◆ What the exercise asks ◆
Without including any pictures, retype exactly the lines from the top of the records through the line containing "none -> grey brick F6 level 1", that final line included.

◆ Data ◆
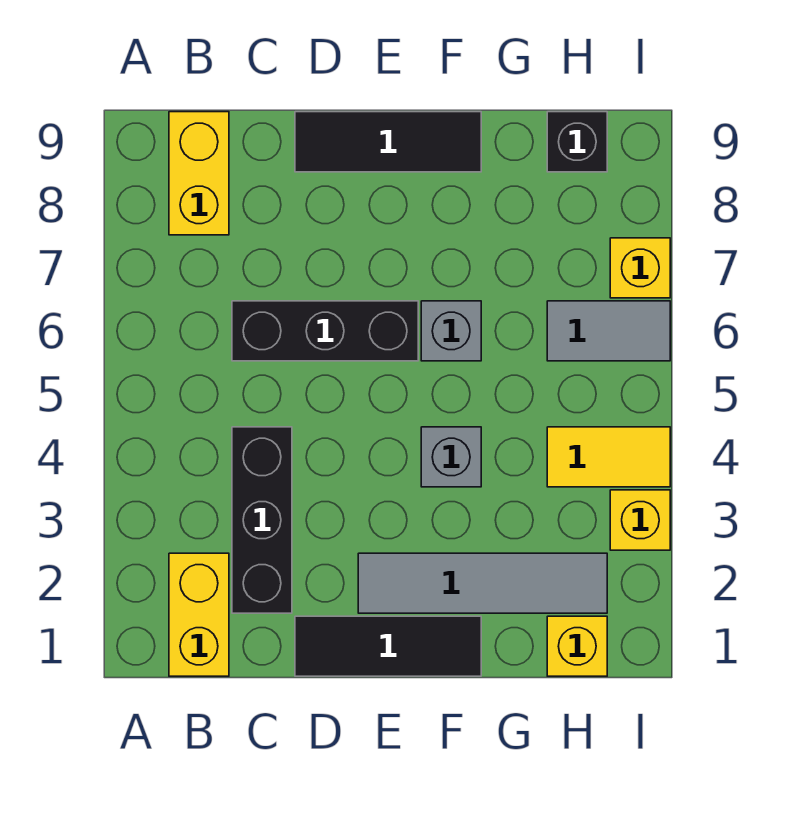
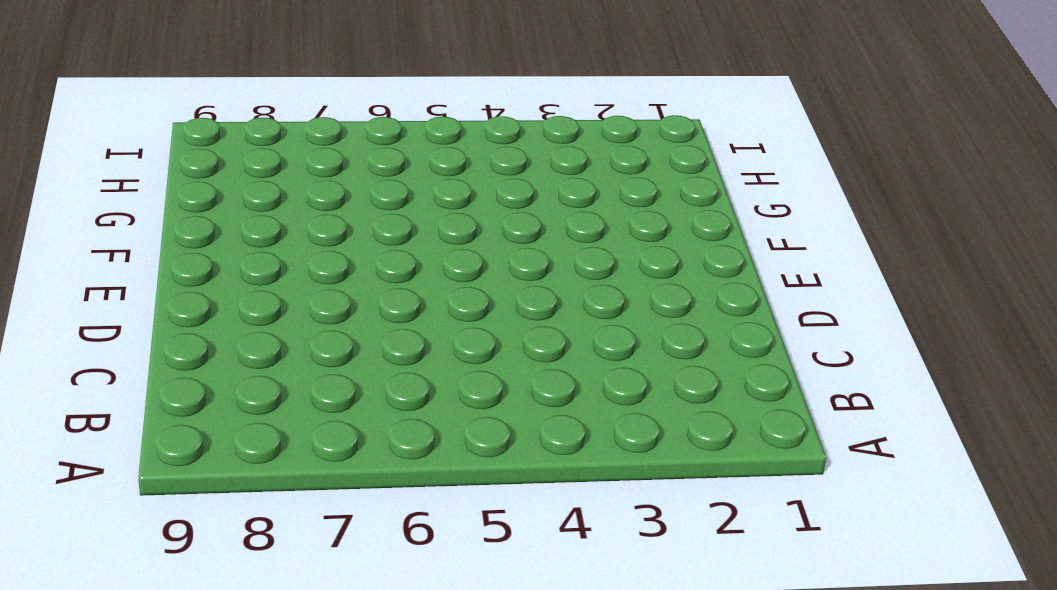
none -> yellow brick B1:B2 level 1
none -> yellow brick B8:B9 level 1
none -> black brick C2:C4 level 1

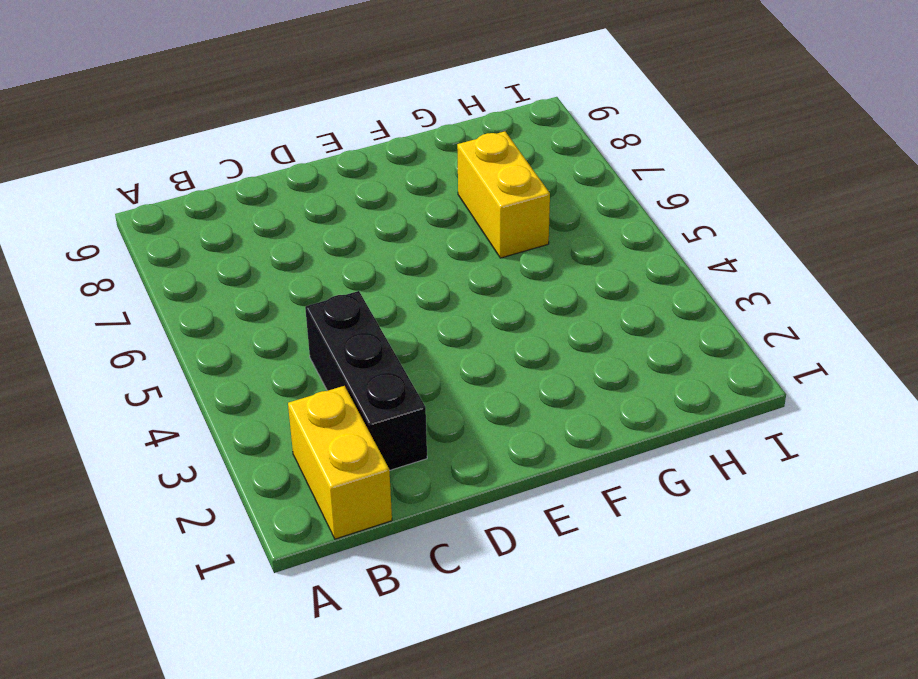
yellow brick G6:G7 level 1 -> yellow brick B8:B9 level 1
none -> black brick C6:E6 level 1
none -> black tile D1:F1 level 1
none -> black tile D9:F9 level 1

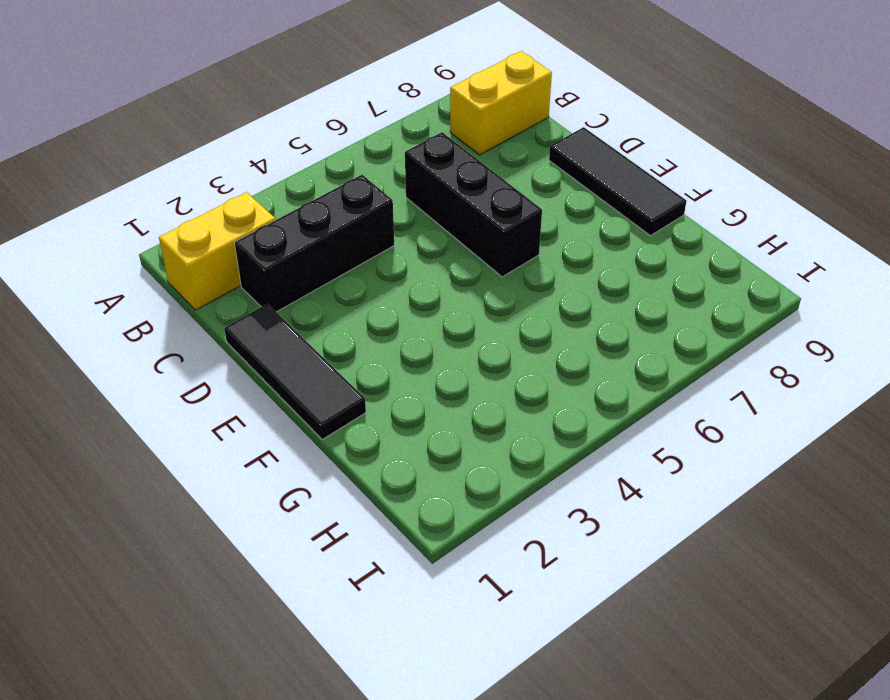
none -> grey tile E2:H2 level 1
none -> grey brick F4 level 1
none -> grey brick F6 level 1

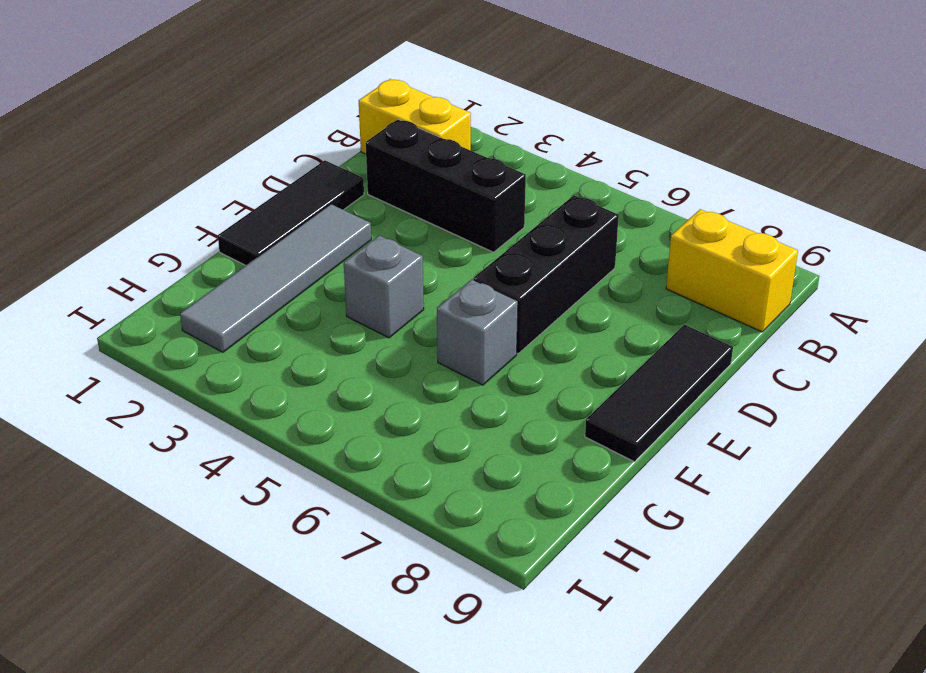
none -> yellow brick H1 level 1
none -> yellow tile H4:I4 level 1
none -> grey tile H6:I6 level 1

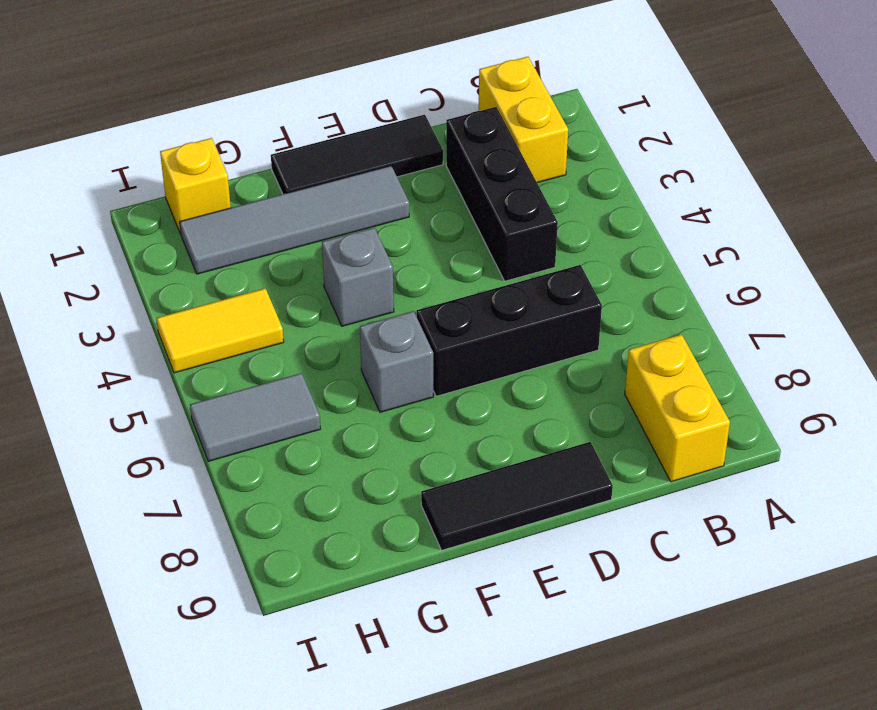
none -> black brick H9 level 1
none -> yellow brick I3 level 1
none -> yellow brick I7 level 1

◆ Answer below ◆
none -> yellow brick B1:B2 level 1
none -> yellow brick B8:B9 level 1
none -> black brick C2:C4 level 1

yellow brick G6:G7 level 1 -> yellow brick B8:B9 level 1
none -> black brick C6:E6 level 1
none -> black tile D1:F1 level 1
none -> black tile D9:F9 level 1

none -> grey tile E2:H2 level 1
none -> grey brick F4 level 1
none -> grey brick F6 level 1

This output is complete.